Work to be completed:
Please give the entries below again exactly, omitting every picture.

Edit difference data
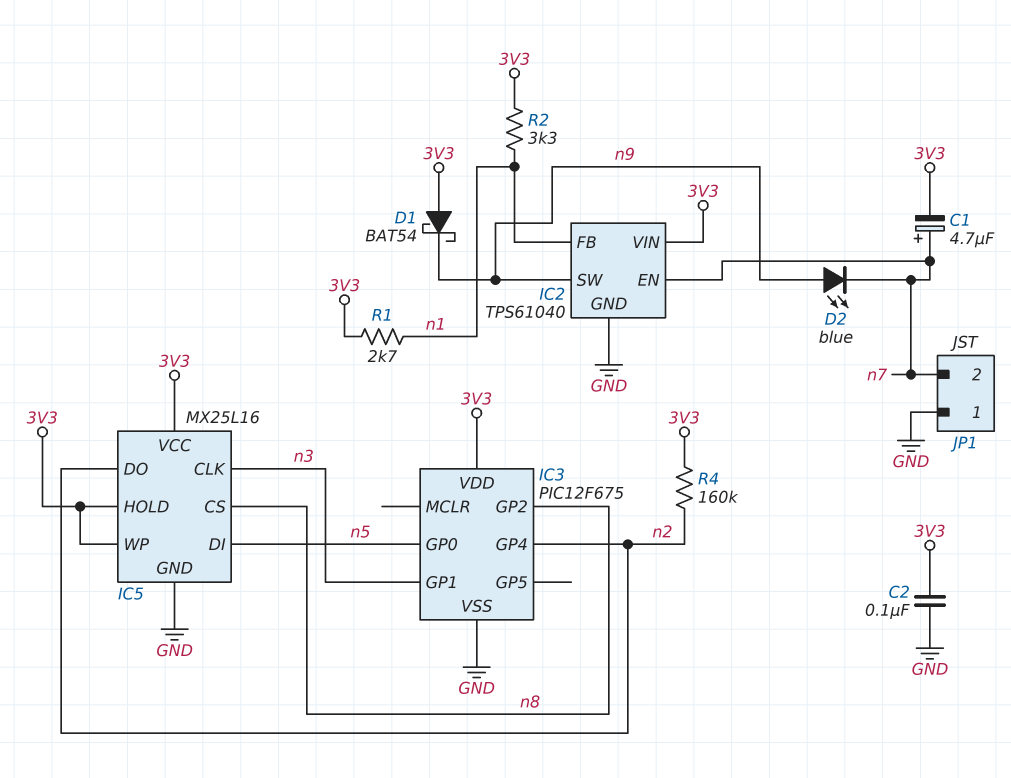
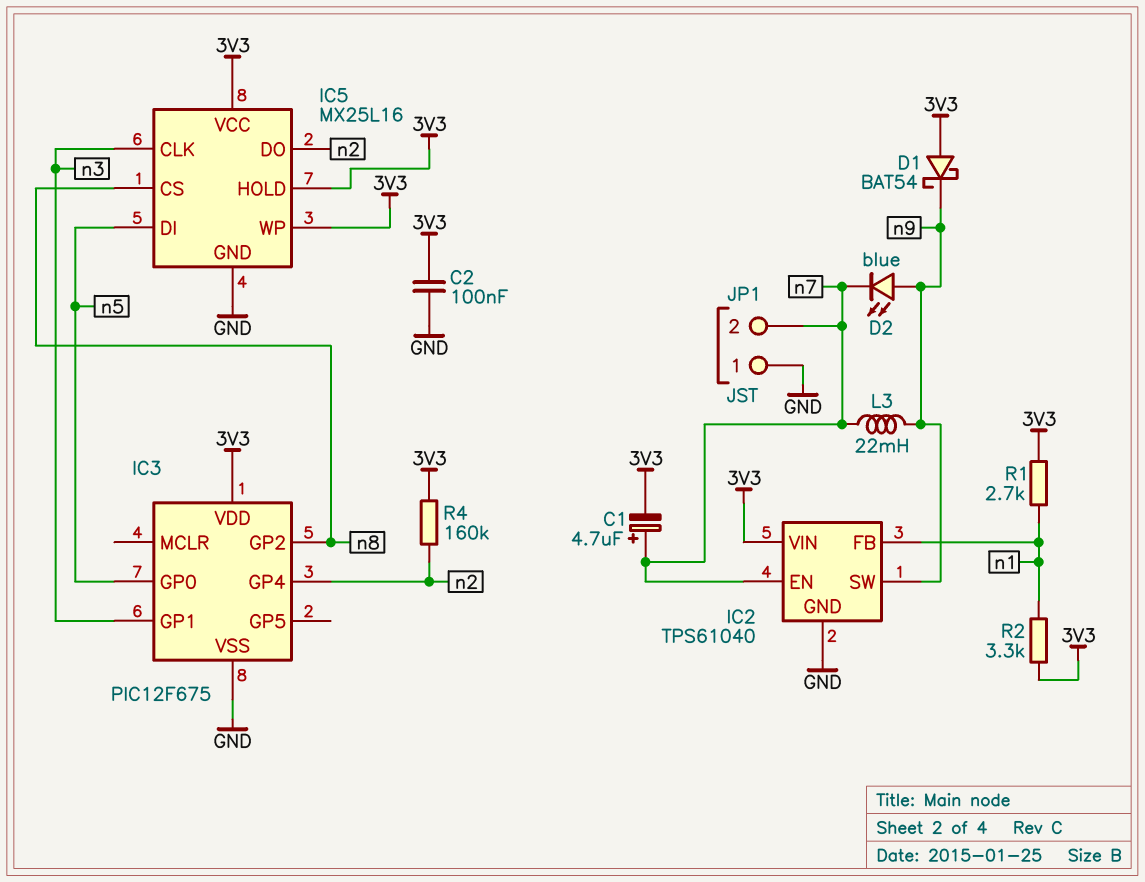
L3: none -> 22mH (n7, n9)

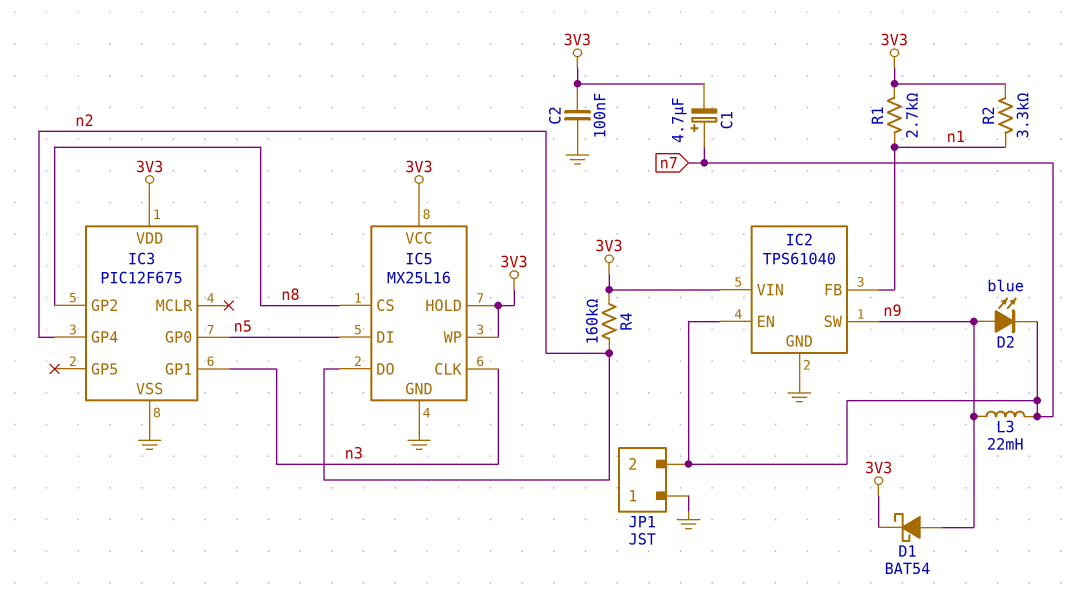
D1: schottky BAT54 (A 3V3, K n9) -> schottky BAT54 (A n9, K 3V3)

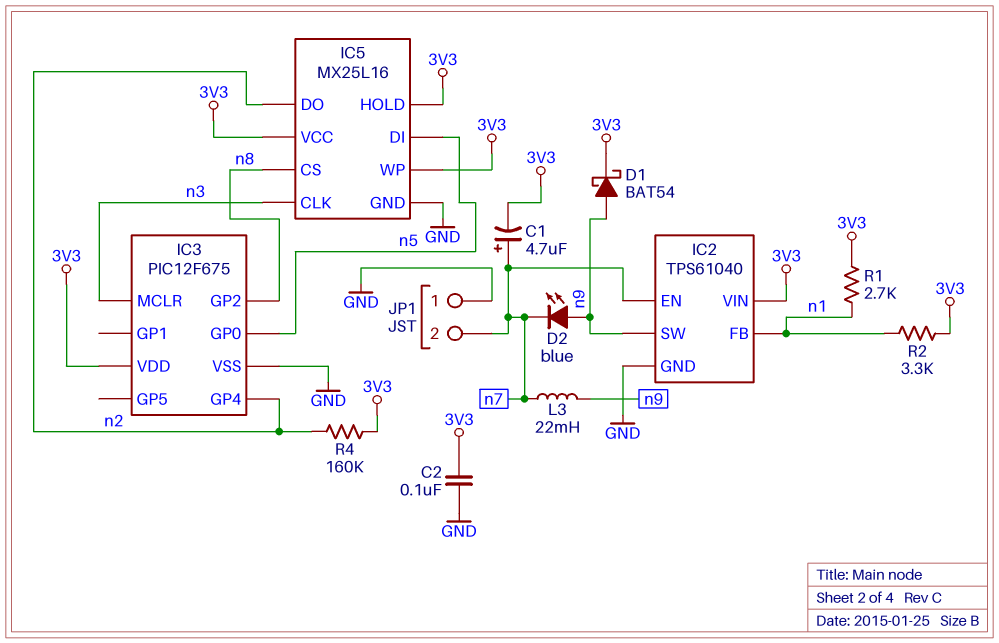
IC3 pin GP1: n3 -> none
IC3 pin MCLR: none -> n3

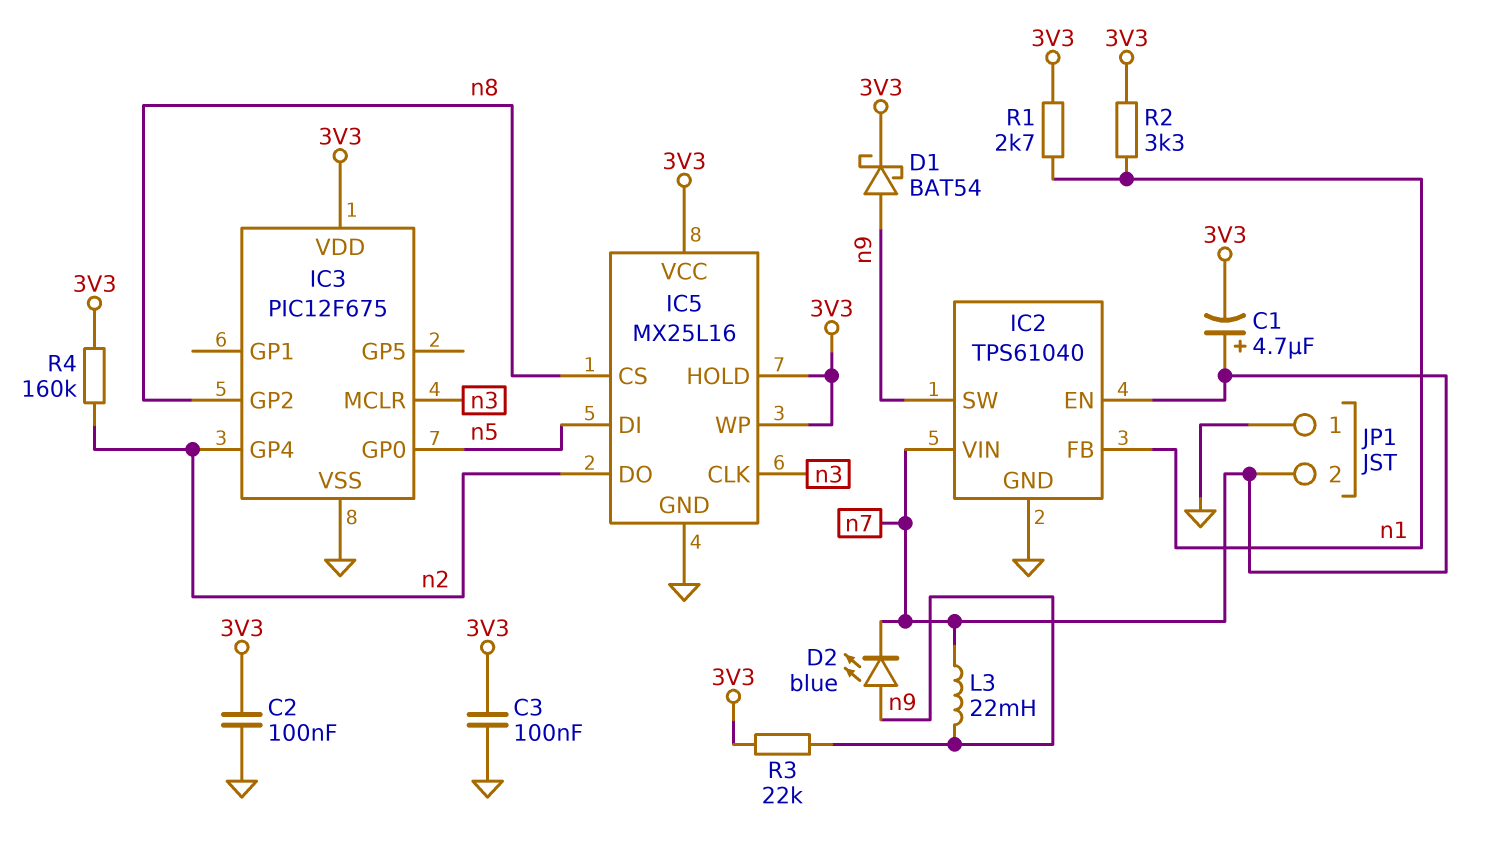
C3: none -> 100nF (3V3, GND)
IC2 pin VIN: 3V3 -> n7
R3: none -> 22k (3V3, n9)

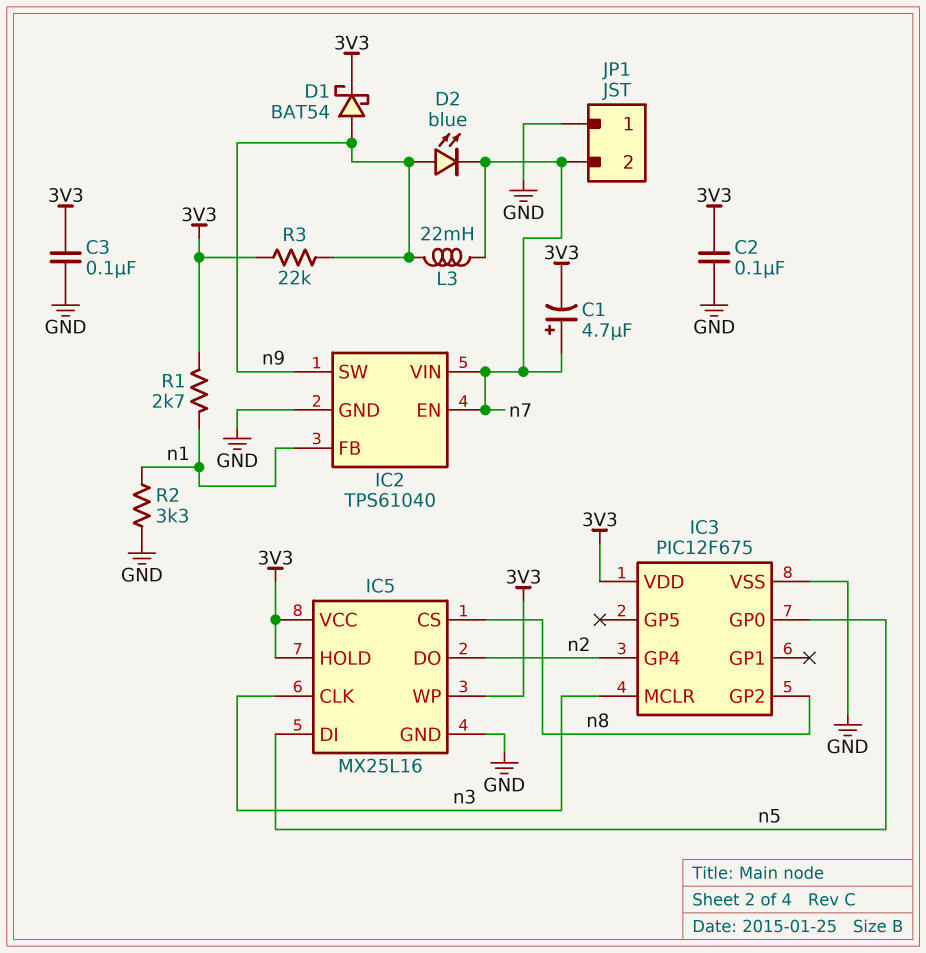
R2: 3.3k (3V3, n1) -> 3.3k (GND, n1)
R4: 160k (3V3, n2) -> none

Answer to the exercise:
L3: none -> 22mH (n7, n9)

D1: schottky BAT54 (A 3V3, K n9) -> schottky BAT54 (A n9, K 3V3)

IC3 pin GP1: n3 -> none
IC3 pin MCLR: none -> n3

C3: none -> 100nF (3V3, GND)
IC2 pin VIN: 3V3 -> n7
R3: none -> 22k (3V3, n9)

R2: 3.3k (3V3, n1) -> 3.3k (GND, n1)
R4: 160k (3V3, n2) -> none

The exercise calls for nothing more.